◆ TASK DESCRIPTION: Look below. Copy each line that has "yellow" in it.

Stored dataset items:

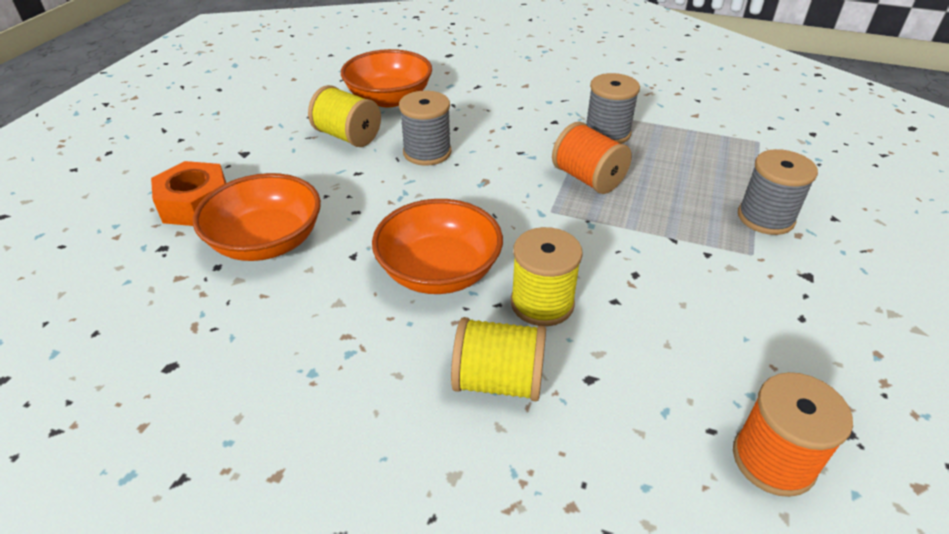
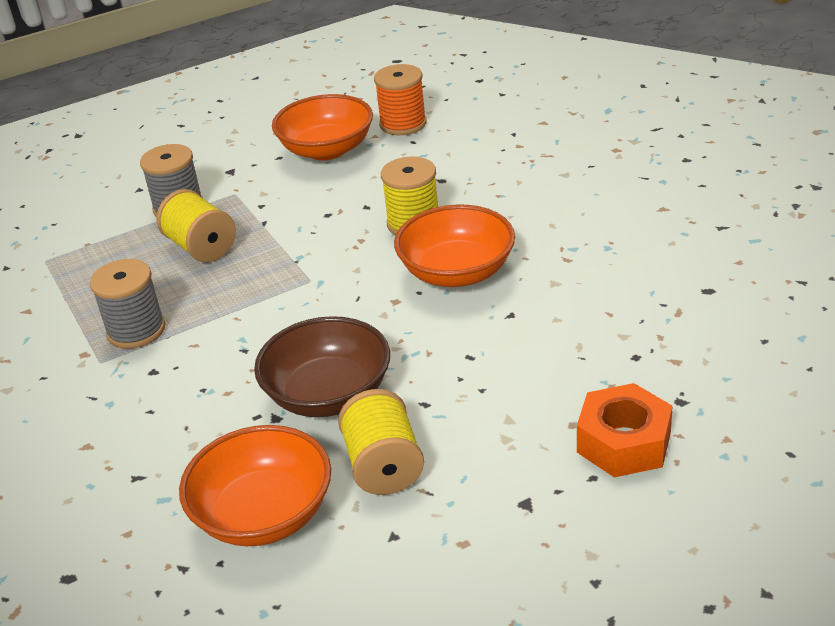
camera: 135 degrees left, 5 degrees down
(267, 242) = (576, 361): orange bowl -> orange bowl (327, 150)
(427, 152) = (328, 395): grey spool -> brown bowl
(498, 381) = (494, 198): yellow spool -> yellow spool (201, 247)
(587, 179) = (236, 293): orange spool -> none

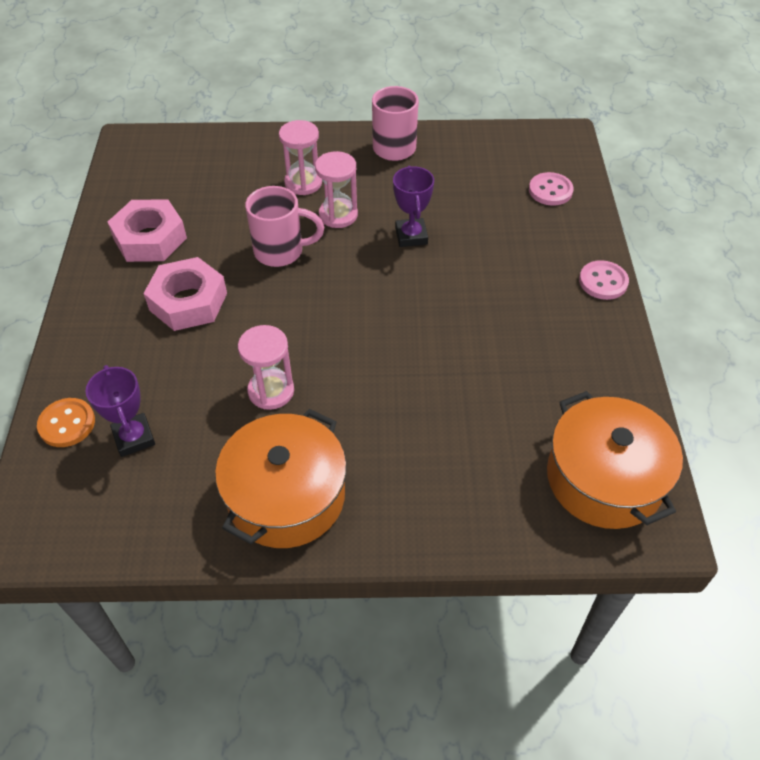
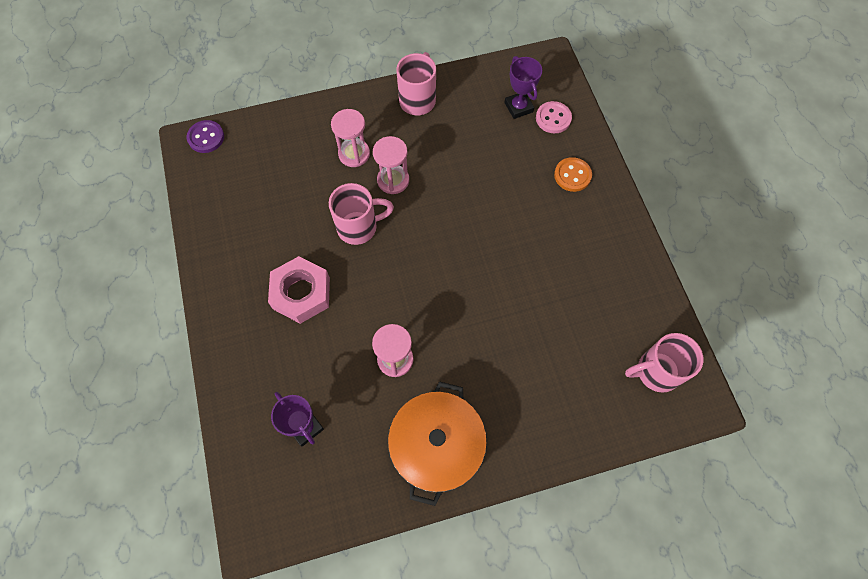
camera: 15 degrees left, 15 degrees up
(67, 424) = (248, 429): orange button -> orange button (572, 175)
(148, 140) = (206, 137): none -> purple button
(150, 238) = (247, 239): pink nut -> none
(411, 236) = (457, 188): purple trophy -> purple trophy (518, 107)
(603, 281) = (614, 198): pink button -> none
(604, 478) = (656, 372): orange pot -> pink mug

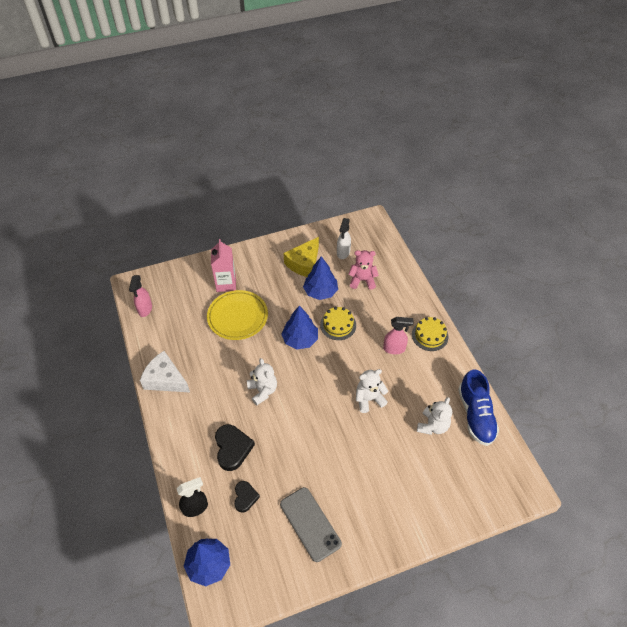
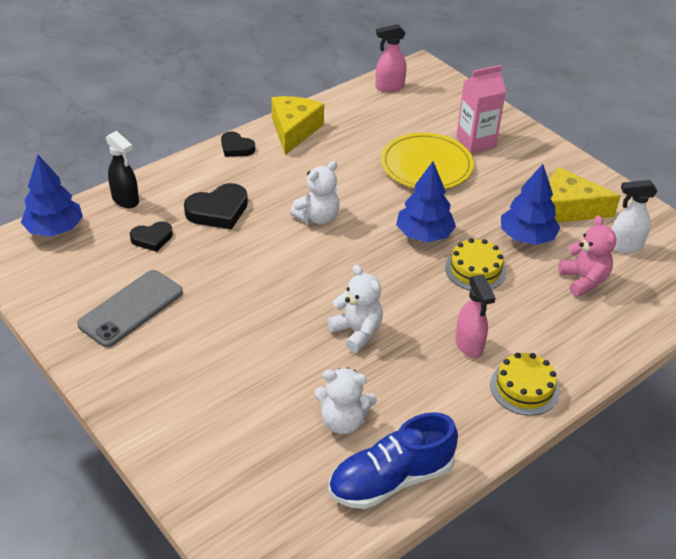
camera: 70 degrees right, 10 degrees down
(165, 379) = (294, 130): white cheese -> yellow cheese
(168, 420) = (236, 148): none -> black heart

◆ ANSWER BOX:
(498, 381) = (494, 198): yellow spool -> yellow spool (201, 247)
(165, 379) = (294, 130): white cheese -> yellow cheese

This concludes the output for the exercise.